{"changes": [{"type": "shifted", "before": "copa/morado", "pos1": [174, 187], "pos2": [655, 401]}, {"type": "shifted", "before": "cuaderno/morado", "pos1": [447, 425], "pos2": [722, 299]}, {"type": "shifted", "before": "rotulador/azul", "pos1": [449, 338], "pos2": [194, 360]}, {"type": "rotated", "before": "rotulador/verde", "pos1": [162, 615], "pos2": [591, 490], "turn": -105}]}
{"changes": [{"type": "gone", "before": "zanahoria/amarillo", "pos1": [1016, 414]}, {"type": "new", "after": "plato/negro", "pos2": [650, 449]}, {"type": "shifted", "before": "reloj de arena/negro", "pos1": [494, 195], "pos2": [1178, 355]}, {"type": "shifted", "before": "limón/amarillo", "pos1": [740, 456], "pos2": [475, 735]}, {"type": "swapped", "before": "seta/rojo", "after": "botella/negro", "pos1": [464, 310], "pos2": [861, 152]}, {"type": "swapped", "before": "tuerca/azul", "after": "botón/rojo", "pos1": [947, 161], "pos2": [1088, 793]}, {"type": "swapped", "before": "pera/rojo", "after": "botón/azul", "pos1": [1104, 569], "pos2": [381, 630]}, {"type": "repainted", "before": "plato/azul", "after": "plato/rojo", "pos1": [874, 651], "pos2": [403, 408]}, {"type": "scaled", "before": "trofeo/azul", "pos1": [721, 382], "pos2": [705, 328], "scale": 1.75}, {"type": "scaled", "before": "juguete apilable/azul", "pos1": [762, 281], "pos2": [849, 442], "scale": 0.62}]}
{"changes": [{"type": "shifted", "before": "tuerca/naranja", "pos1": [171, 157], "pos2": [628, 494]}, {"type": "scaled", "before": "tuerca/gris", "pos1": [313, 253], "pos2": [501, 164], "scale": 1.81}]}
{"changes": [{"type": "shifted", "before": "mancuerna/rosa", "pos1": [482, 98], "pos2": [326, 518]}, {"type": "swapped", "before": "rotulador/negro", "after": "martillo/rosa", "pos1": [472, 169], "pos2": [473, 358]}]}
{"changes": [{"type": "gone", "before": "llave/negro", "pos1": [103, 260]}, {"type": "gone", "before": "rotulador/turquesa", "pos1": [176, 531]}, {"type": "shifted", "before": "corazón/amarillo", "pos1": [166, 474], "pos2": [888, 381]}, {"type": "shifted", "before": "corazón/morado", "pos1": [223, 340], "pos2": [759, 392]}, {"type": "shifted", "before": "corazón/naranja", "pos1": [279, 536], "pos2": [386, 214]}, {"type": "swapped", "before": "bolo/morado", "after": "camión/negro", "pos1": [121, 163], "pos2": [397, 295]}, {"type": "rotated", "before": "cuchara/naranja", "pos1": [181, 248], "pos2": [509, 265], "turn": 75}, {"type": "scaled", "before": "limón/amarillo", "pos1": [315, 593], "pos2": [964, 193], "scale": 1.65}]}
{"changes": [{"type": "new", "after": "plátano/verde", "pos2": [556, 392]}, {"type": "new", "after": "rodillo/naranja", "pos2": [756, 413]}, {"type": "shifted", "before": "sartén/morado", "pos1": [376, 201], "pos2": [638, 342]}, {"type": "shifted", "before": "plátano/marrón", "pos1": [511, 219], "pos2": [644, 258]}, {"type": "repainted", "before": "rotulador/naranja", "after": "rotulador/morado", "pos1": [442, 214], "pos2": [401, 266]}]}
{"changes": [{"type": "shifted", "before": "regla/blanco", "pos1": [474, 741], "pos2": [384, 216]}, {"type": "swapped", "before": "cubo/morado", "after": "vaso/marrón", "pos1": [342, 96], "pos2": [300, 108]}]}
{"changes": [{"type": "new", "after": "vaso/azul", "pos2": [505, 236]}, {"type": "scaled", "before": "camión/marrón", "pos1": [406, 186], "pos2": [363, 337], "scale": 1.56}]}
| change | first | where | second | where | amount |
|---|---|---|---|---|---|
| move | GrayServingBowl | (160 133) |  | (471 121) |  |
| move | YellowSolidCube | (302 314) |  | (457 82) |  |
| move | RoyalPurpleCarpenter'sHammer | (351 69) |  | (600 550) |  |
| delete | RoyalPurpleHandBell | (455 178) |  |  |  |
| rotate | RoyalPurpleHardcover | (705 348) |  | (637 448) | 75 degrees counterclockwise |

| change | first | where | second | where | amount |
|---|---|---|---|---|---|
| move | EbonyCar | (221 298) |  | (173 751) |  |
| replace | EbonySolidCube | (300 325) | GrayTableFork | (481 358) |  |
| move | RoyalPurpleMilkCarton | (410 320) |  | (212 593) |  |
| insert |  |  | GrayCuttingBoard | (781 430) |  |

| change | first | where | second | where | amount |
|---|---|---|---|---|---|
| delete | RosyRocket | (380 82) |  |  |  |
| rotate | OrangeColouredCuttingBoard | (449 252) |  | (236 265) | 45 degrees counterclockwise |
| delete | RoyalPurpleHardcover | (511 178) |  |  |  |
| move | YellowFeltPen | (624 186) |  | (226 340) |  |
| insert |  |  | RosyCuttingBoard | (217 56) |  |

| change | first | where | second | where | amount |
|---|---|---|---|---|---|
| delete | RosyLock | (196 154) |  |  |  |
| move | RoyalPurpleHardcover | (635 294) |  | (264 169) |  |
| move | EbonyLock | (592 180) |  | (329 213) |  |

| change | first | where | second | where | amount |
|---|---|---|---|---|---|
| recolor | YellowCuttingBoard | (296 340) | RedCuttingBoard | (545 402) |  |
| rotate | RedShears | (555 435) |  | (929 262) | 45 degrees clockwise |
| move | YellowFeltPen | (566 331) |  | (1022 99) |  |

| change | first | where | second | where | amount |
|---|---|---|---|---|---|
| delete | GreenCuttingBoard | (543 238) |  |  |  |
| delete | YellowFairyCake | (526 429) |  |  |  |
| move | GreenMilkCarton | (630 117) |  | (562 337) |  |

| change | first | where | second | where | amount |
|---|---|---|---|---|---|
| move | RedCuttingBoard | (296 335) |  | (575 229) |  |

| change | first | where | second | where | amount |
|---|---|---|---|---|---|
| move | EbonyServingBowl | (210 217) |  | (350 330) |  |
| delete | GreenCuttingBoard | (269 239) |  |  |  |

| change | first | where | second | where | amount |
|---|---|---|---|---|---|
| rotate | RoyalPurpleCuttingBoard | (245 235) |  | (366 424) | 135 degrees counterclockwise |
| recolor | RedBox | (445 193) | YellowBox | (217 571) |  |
*****
## WHAT THE EXERCISE ASKS
The lines above from the one containing "move | YellowSolidCube" through the one containing "delete | RoyalPurpleHandBell" are to be set down exactly, and no others.

## TASK ANSWER
| move | YellowSolidCube | (302 314) |  | (457 82) |  |
| move | RoyalPurpleCarpenter'sHammer | (351 69) |  | (600 550) |  |
| delete | RoyalPurpleHandBell | (455 178) |  |  |  |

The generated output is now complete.